> [Exercise objective]:
Output each of the entries exactly, skipping every picture they contain.
(Input records begins)
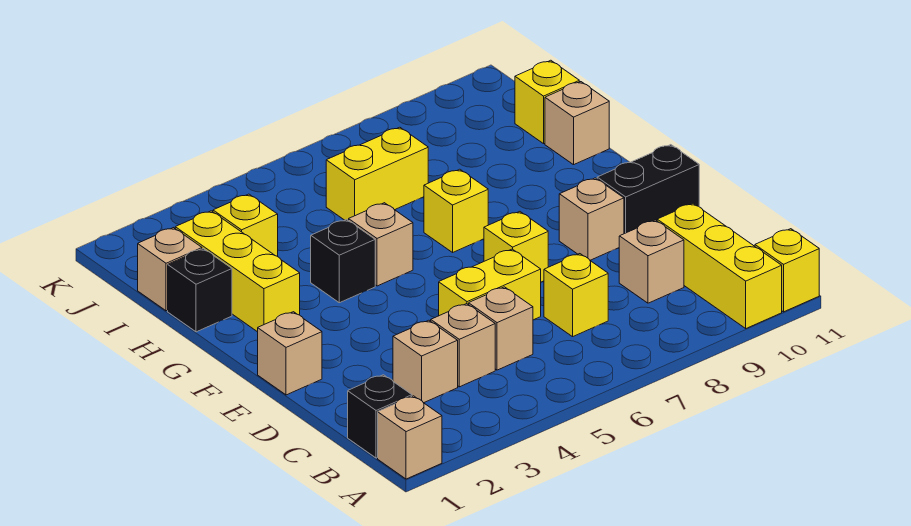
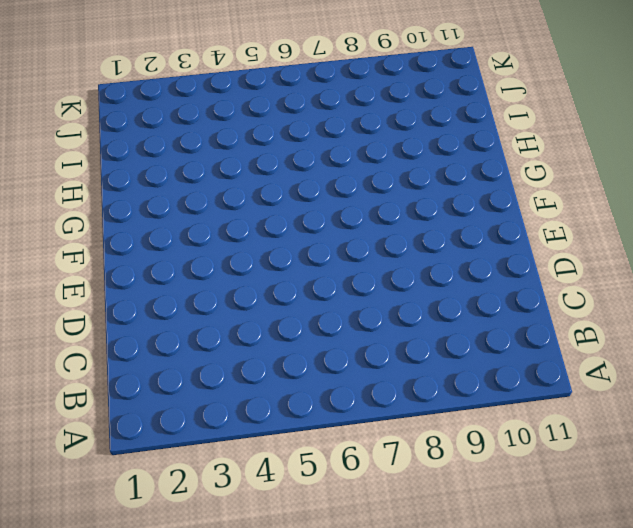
none -> tan brick A1 level 1
none -> yellow brick A10:C10 level 1
none -> yellow brick A11 level 1

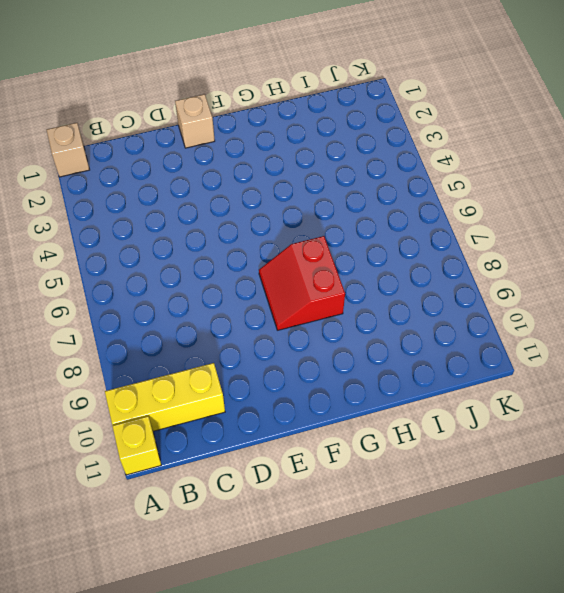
red slope F7:G8 level 1 top G -> yellow brick G7 level 1
none -> black brick B1 level 1
none -> tan brick C3 level 1
none -> tan brick C4 level 1

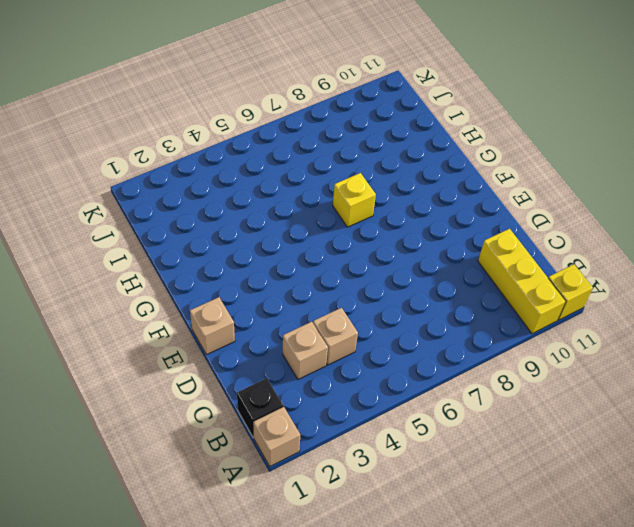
none -> tan brick C5 level 1
none -> yellow brick C7 level 1
none -> tan brick C9 level 1

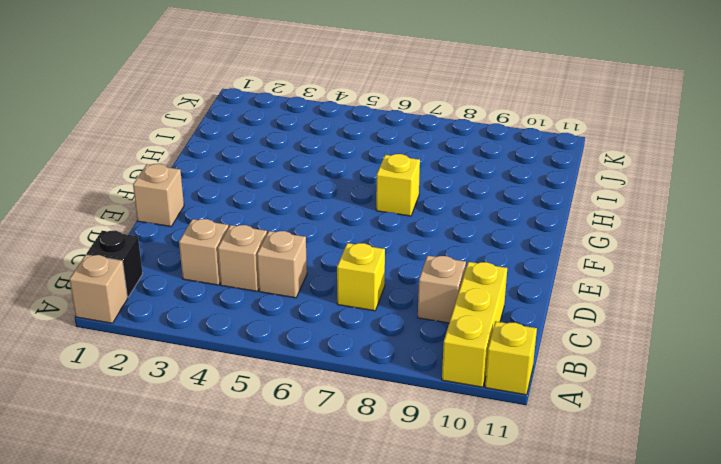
none -> yellow brick D5:D6 level 1
none -> yellow brick E7 level 1
none -> tan brick E9 level 1

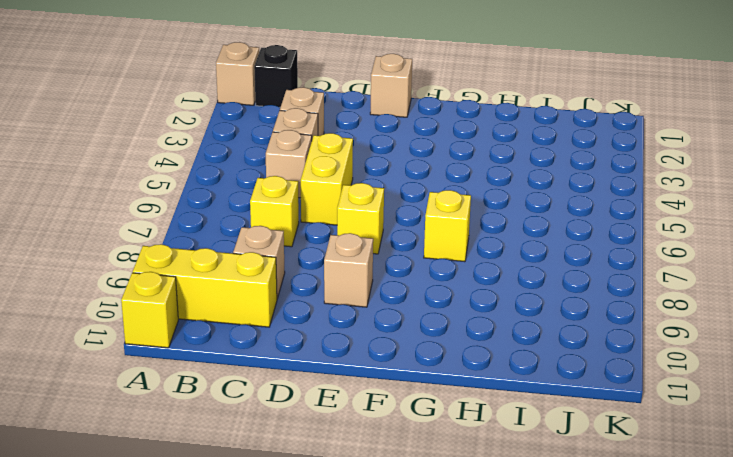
none -> black brick E10:E11 level 1
none -> yellow brick G2:I2 level 1
none -> black brick G4 level 1

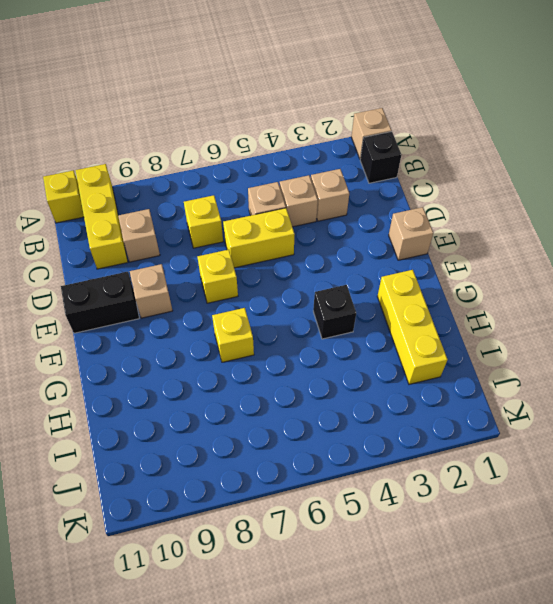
none -> tan brick G5 level 1
none -> black brick H1 level 1
none -> tan brick H11 level 1

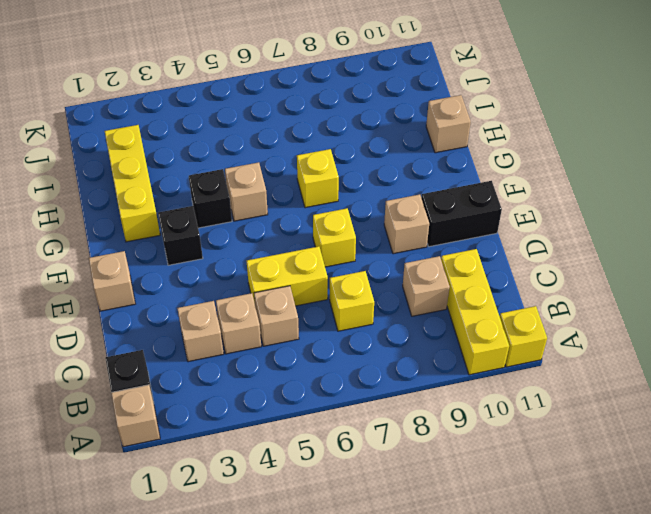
black brick F3 level 1 -> black brick H1 level 1
none -> tan brick I1 level 1
none -> yellow brick I3 level 1
none -> yellow brick I6:I7 level 1

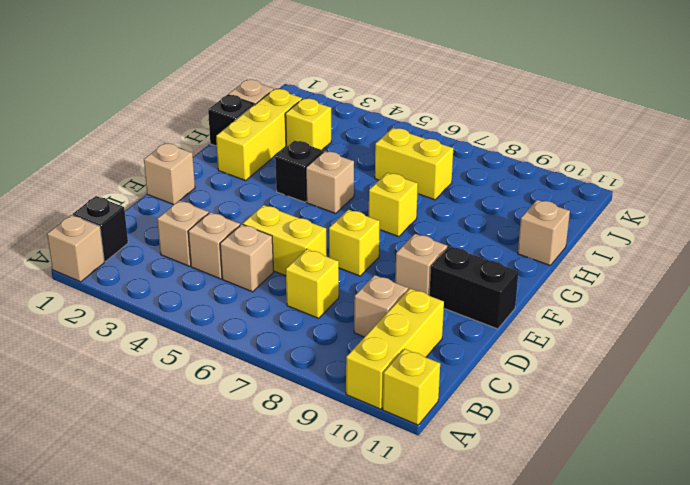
none -> yellow brick I11 level 1

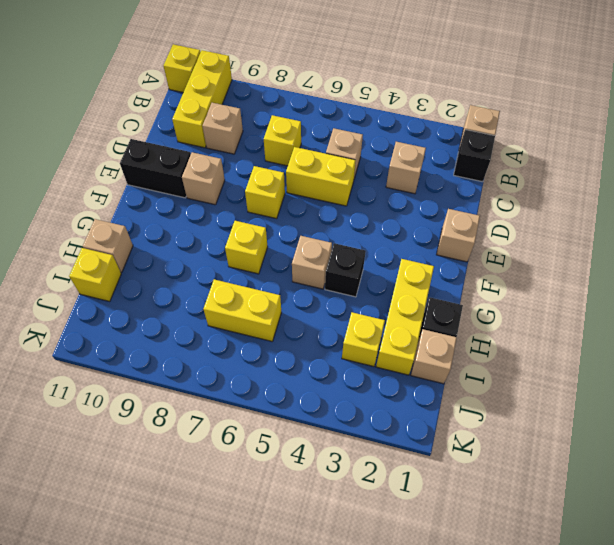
none -> tan brick C4 level 1

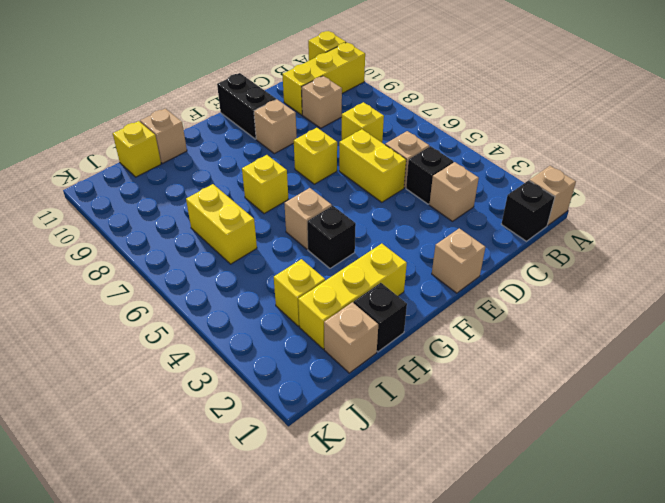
black brick C4 level 1 -> tan brick C4 level 1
(Input records ends)
> [Task result]:
none -> tan brick A1 level 1
none -> yellow brick A10:C10 level 1
none -> yellow brick A11 level 1

red slope F7:G8 level 1 top G -> yellow brick G7 level 1
none -> black brick B1 level 1
none -> tan brick C3 level 1
none -> tan brick C4 level 1

none -> tan brick C5 level 1
none -> yellow brick C7 level 1
none -> tan brick C9 level 1

none -> yellow brick D5:D6 level 1
none -> yellow brick E7 level 1
none -> tan brick E9 level 1

none -> black brick E10:E11 level 1
none -> yellow brick G2:I2 level 1
none -> black brick G4 level 1

none -> tan brick G5 level 1
none -> black brick H1 level 1
none -> tan brick H11 level 1

black brick F3 level 1 -> black brick H1 level 1
none -> tan brick I1 level 1
none -> yellow brick I3 level 1
none -> yellow brick I6:I7 level 1

none -> yellow brick I11 level 1

none -> tan brick C4 level 1

black brick C4 level 1 -> tan brick C4 level 1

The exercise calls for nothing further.